Records supplied
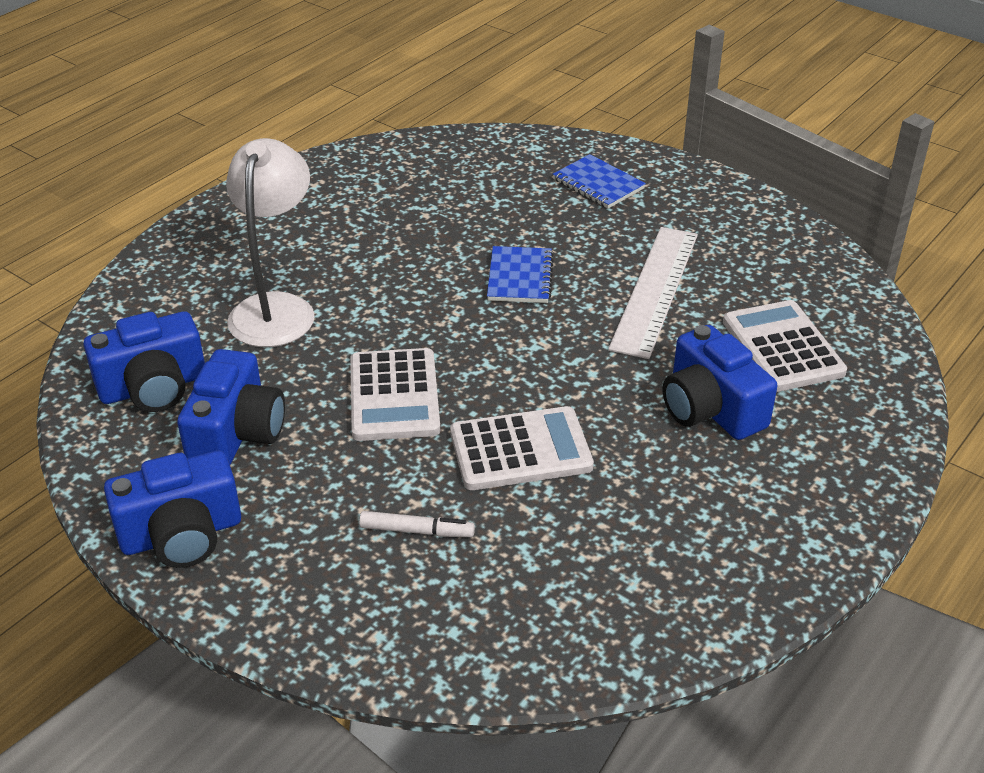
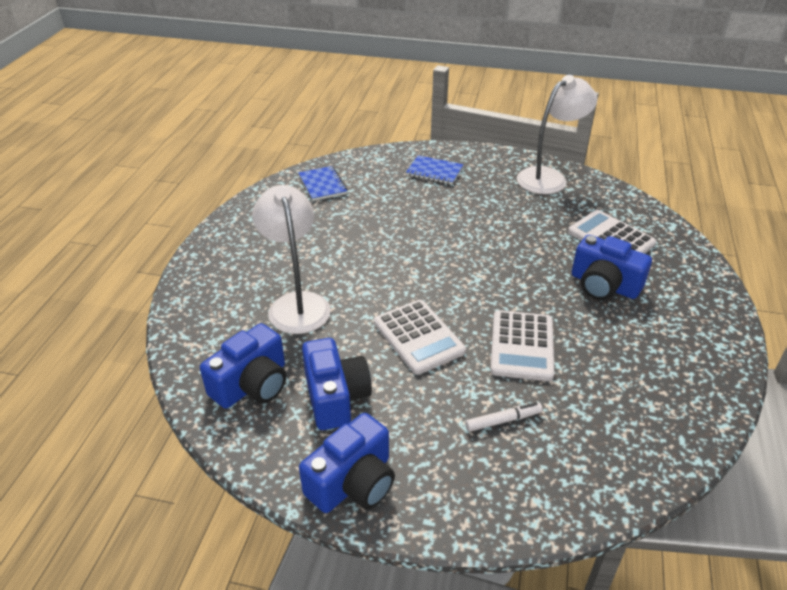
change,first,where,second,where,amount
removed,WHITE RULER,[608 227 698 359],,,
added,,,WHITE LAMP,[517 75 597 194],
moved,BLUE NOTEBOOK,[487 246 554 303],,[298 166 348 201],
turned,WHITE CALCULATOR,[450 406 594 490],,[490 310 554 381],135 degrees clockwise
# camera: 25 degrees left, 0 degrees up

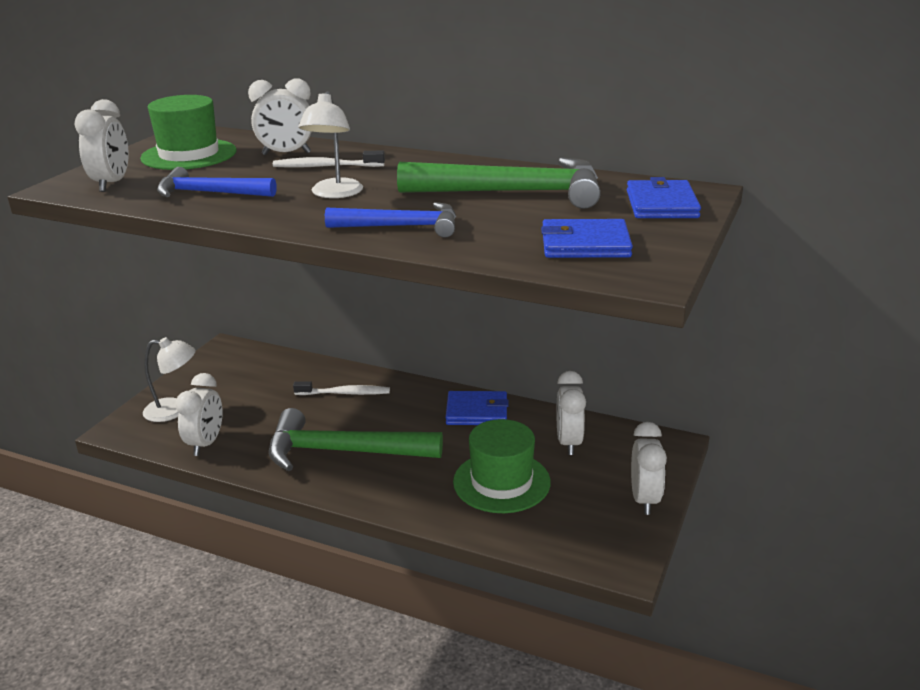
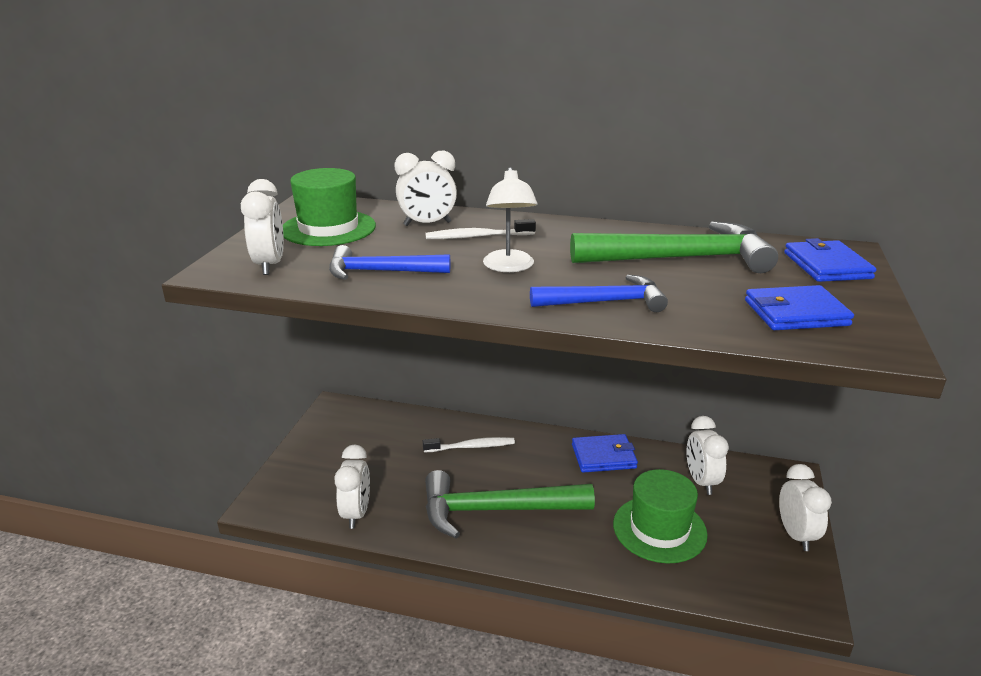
change,first,where,second,where,amount
removed,WHITE LAMP,[143 337 196 422],,,
# camera: 10 degrees left, 0 degrees up

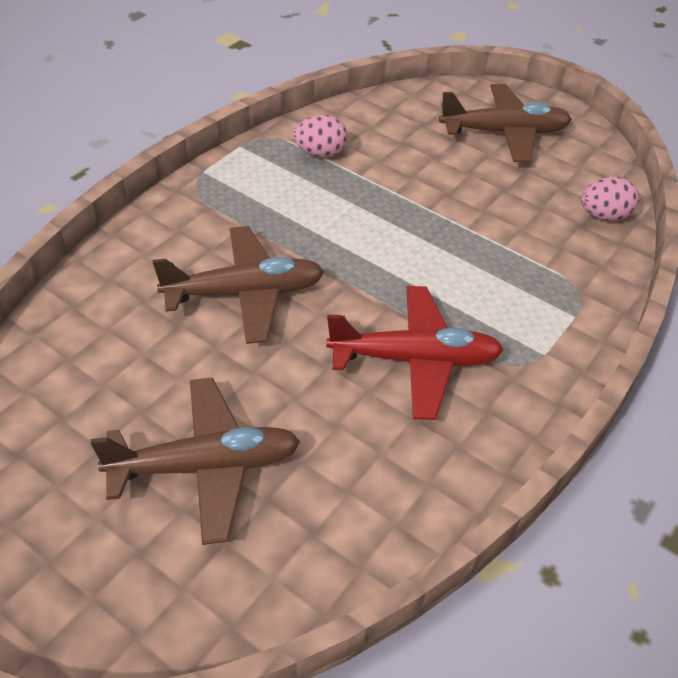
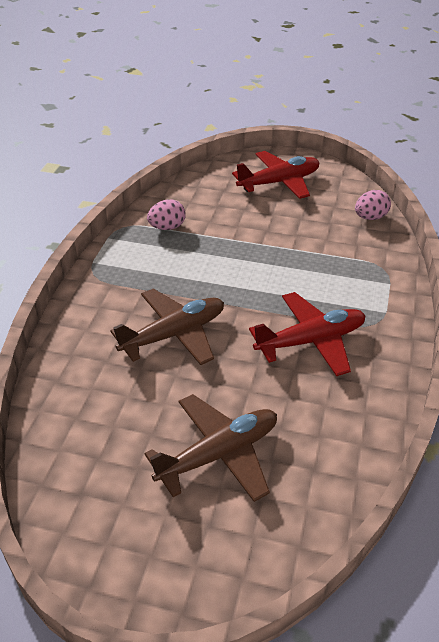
change,first,where,second,where,amount
recoloured,BROWN PLANE,[439 84 572 162],RED PLANE,[232 151 319 199],
# camera: 20 degrees left, 5 degrees down

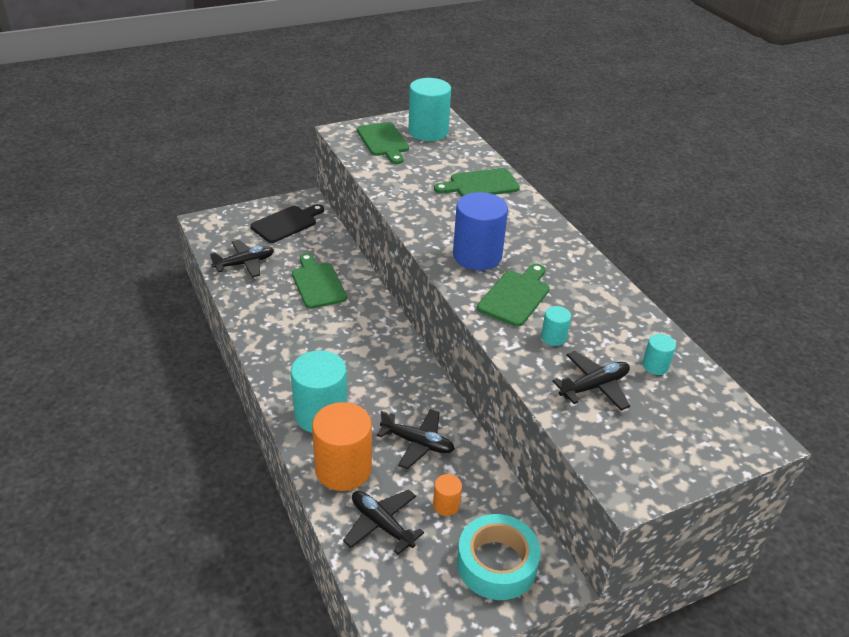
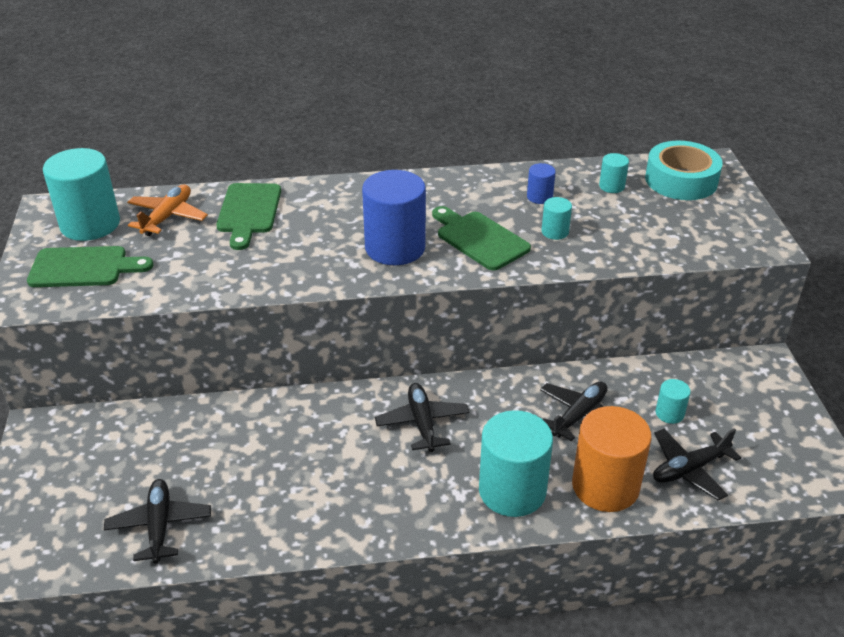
change,first,where,second,where,amount
removed,BLACK CUTTING BOARD,[251 204 324 243],,,
removed,GREEN CUTTING BOARD,[292 253 347 309],,,
added,,,ORANGE PLANE,[127 185 208 236],
added,,,BLUE CYLINDER,[527 163 556 204],
moved,TURQUOISE TAPE,[457 514 541 600],,[645 141 723 200],
moved,BLACK PLANE,[553 351 630 411],,[375 383 469 452],
recoloured,ORANGE CYLINDER,[433 474 462 516],TURQUOISE CYLINDER,[656 379 691 424],
# camera: 70 degrees left, 0 degrees up

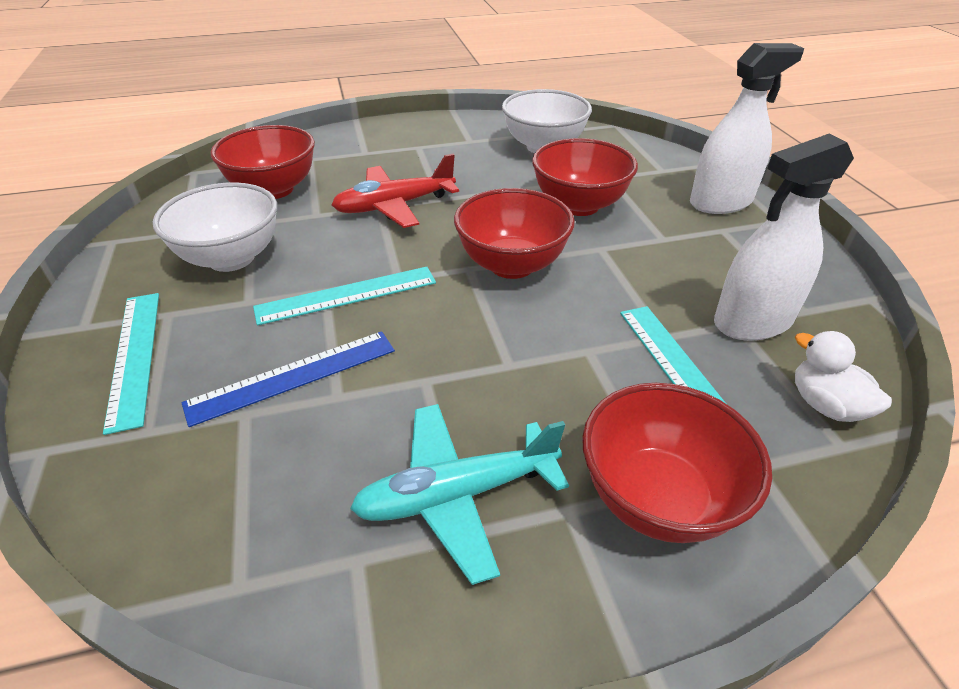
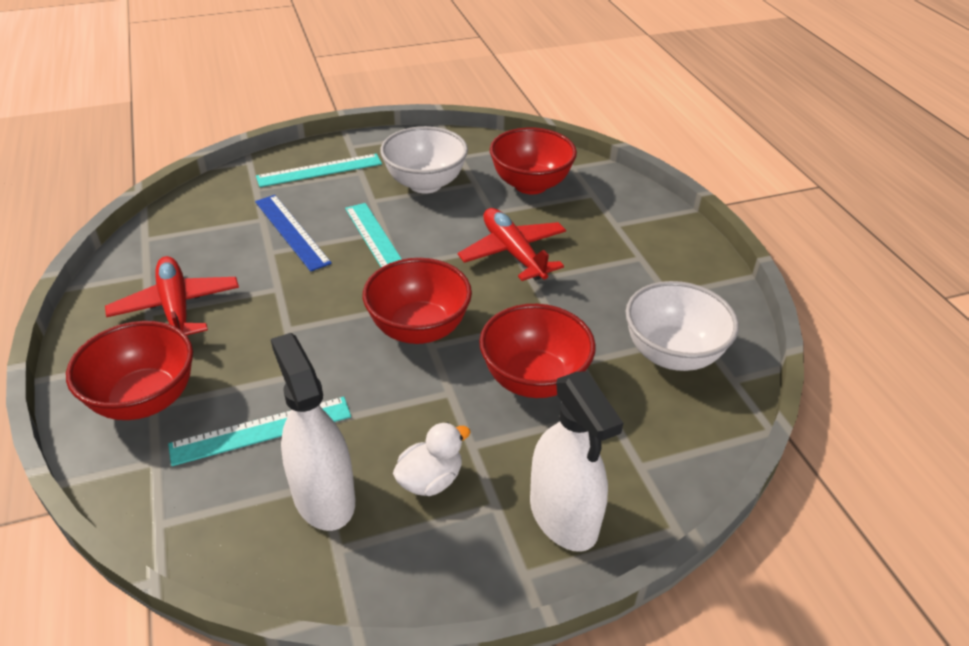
change,first,where,second,where,amount
moved,WHITE DUCK,[795 331 892 422],,[393 422 471 496],
recoloured,TURQUOISE PLANE,[350 404 569 585],RED PLANE,[105 256 239 335],
# camera: 85 degrees right, 0 degrees up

Work to complete
The answer is the lines above, word for word, from the first one through the one containing "turned,WHITE CALCULATOR,[450 406"; it includes no pictures.

Solution for this exercise
change,first,where,second,where,amount
removed,WHITE RULER,[608 227 698 359],,,
added,,,WHITE LAMP,[517 75 597 194],
moved,BLUE NOTEBOOK,[487 246 554 303],,[298 166 348 201],
turned,WHITE CALCULATOR,[450 406 594 490],,[490 310 554 381],135 degrees clockwise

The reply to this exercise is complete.